◆ WHAT THE EXERCISE ASKS:
The lines from the one containing "RTC pin SDA: RX -> D4" through the last line below, both ends included, must be reproduced exactly, with no pictures.

*** SUPPLIED DATA Section Begins ***

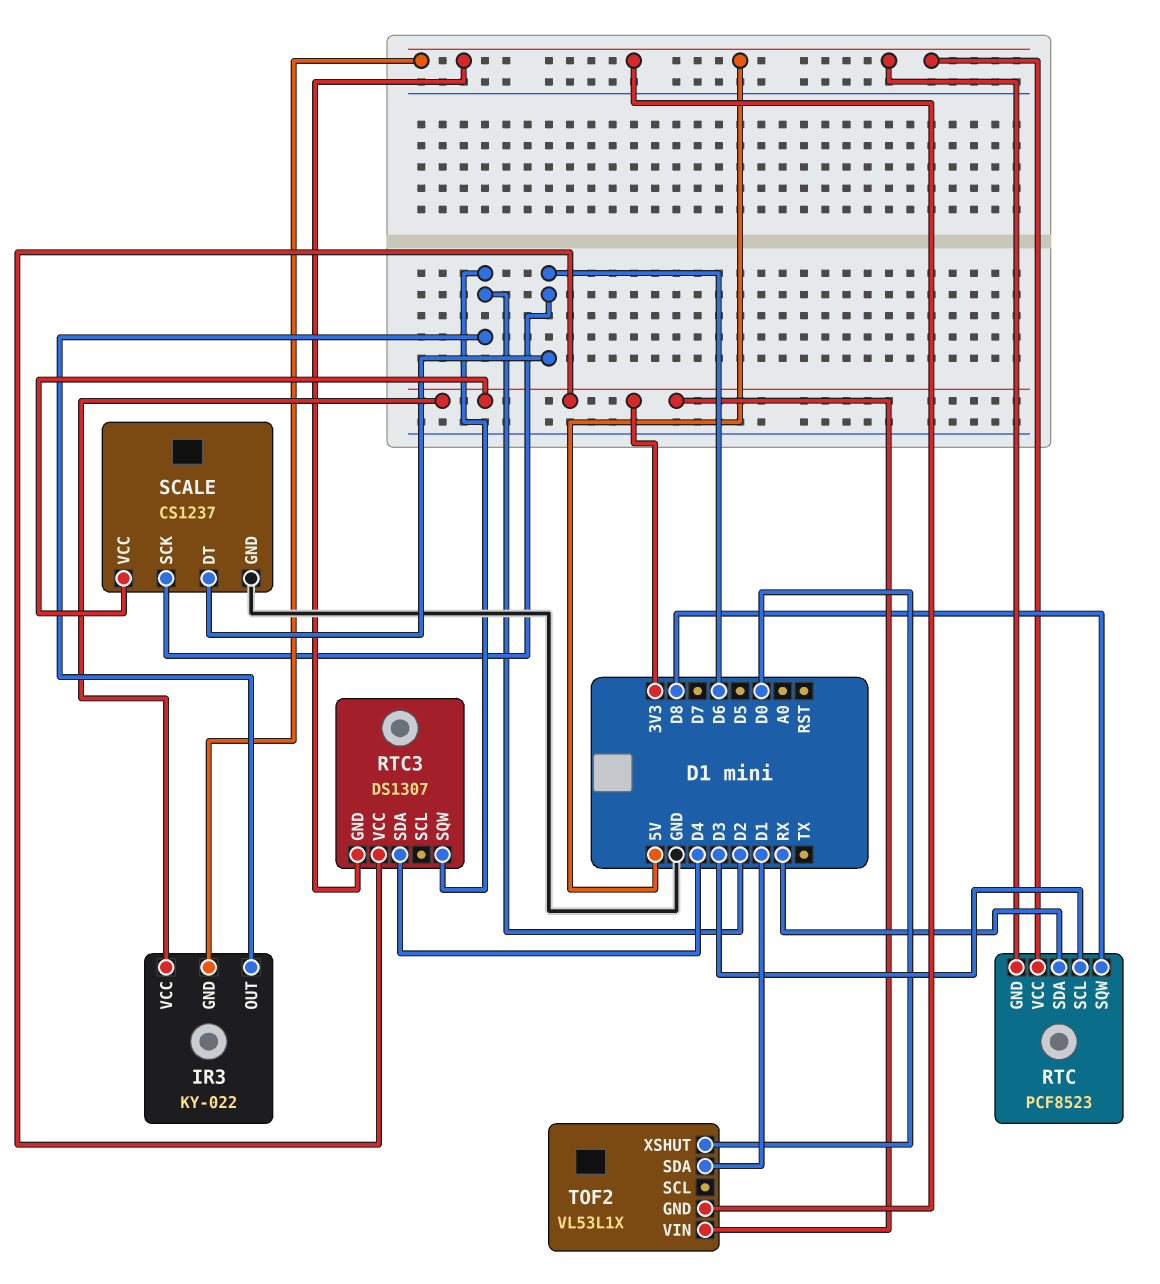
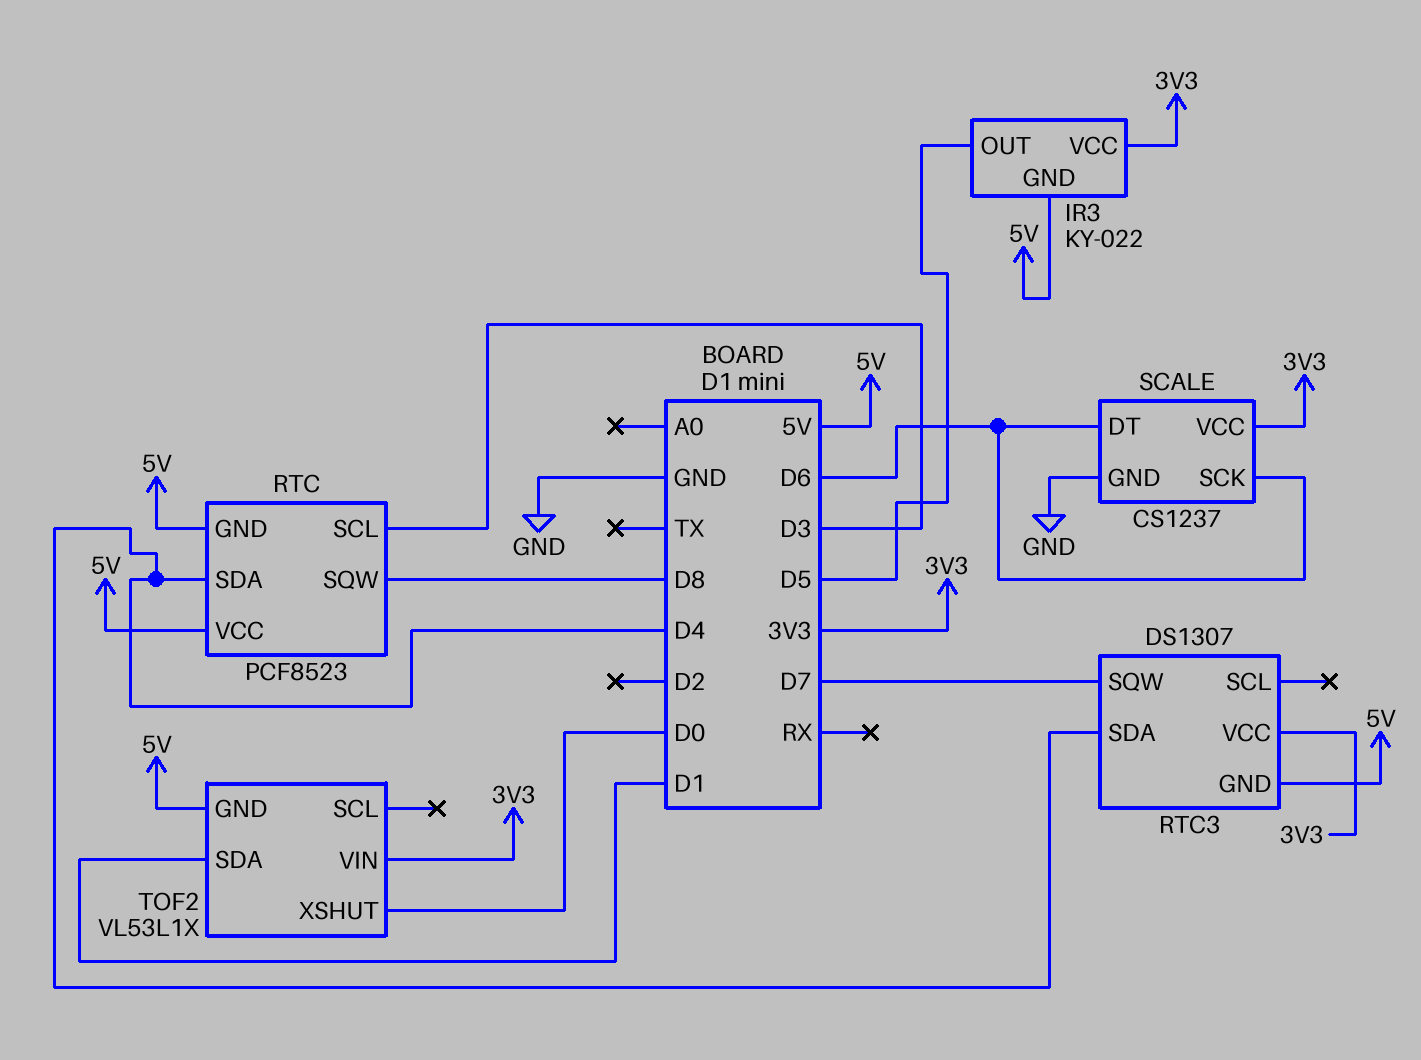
IR3 pin OUT: D2 -> D5
RTC pin SDA: RX -> D4
RTC3 pin SQW: D2 -> D7

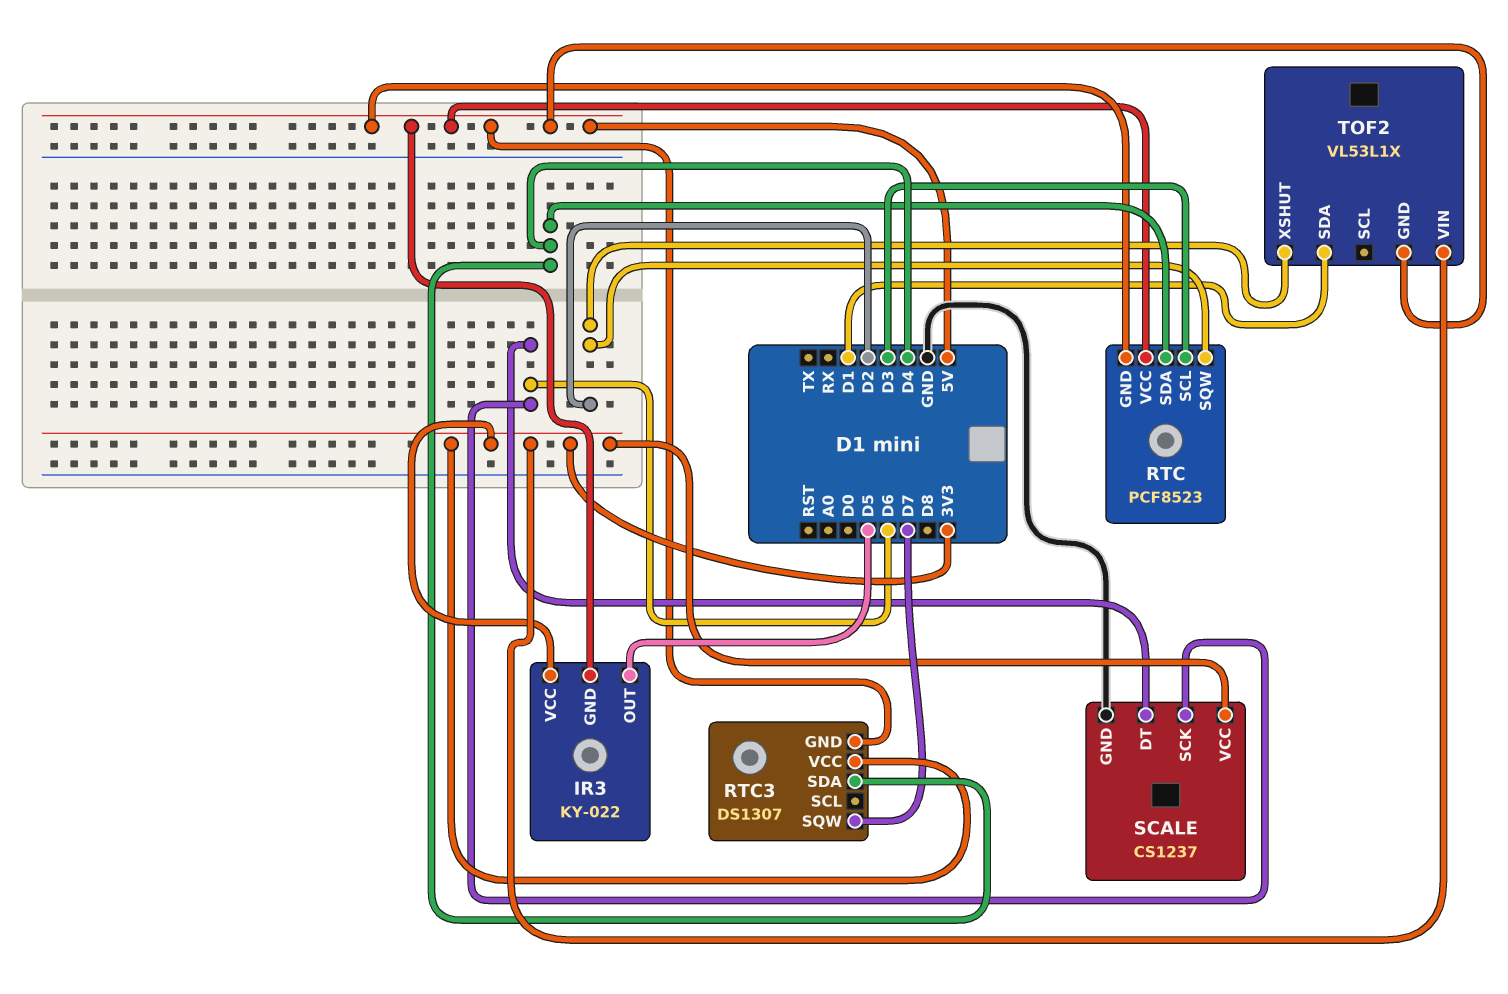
RTC pin SQW: D8 -> D2
TOF2 pin XSHUT: D0 -> D2

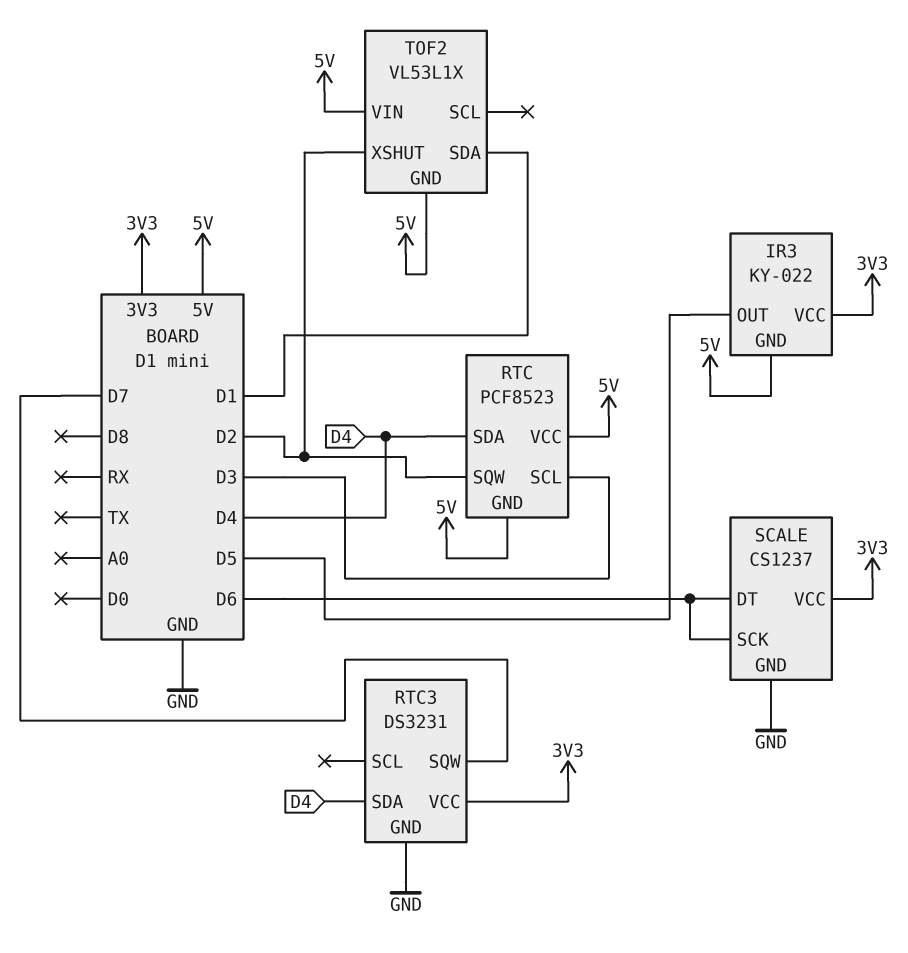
RTC3: DS1307 -> DS3231
RTC3 pin GND: 5V -> GND
TOF2 pin VIN: 3V3 -> 5V

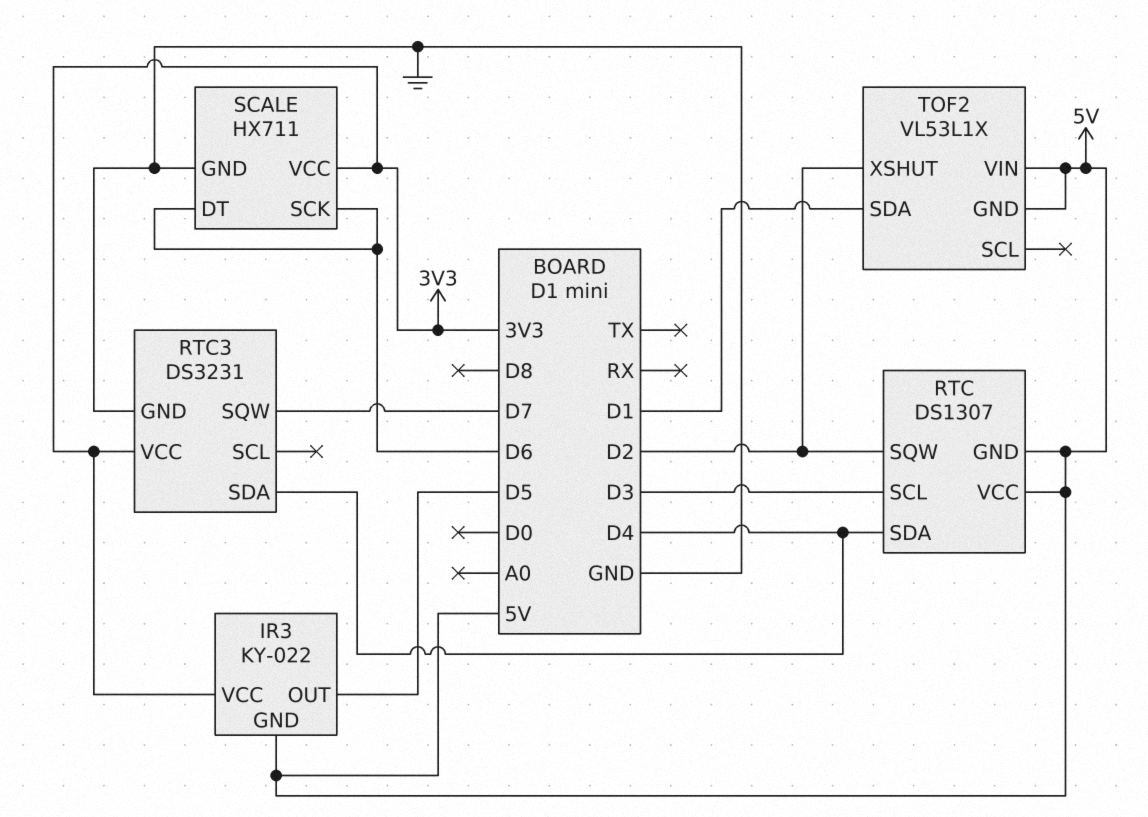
RTC: PCF8523 -> DS1307
SCALE: CS1237 -> HX711

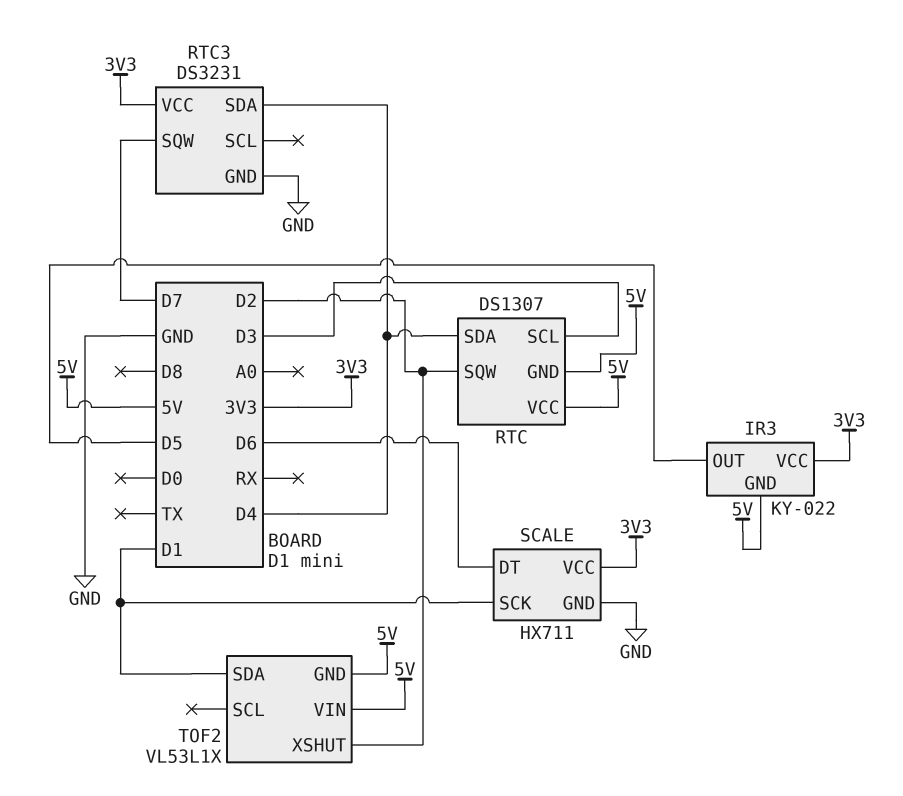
SCALE pin SCK: D6 -> D1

*** SUPPLIED DATA Section Ends ***

◆ RESULT:
RTC pin SDA: RX -> D4
RTC3 pin SQW: D2 -> D7

RTC pin SQW: D8 -> D2
TOF2 pin XSHUT: D0 -> D2

RTC3: DS1307 -> DS3231
RTC3 pin GND: 5V -> GND
TOF2 pin VIN: 3V3 -> 5V

RTC: PCF8523 -> DS1307
SCALE: CS1237 -> HX711

SCALE pin SCK: D6 -> D1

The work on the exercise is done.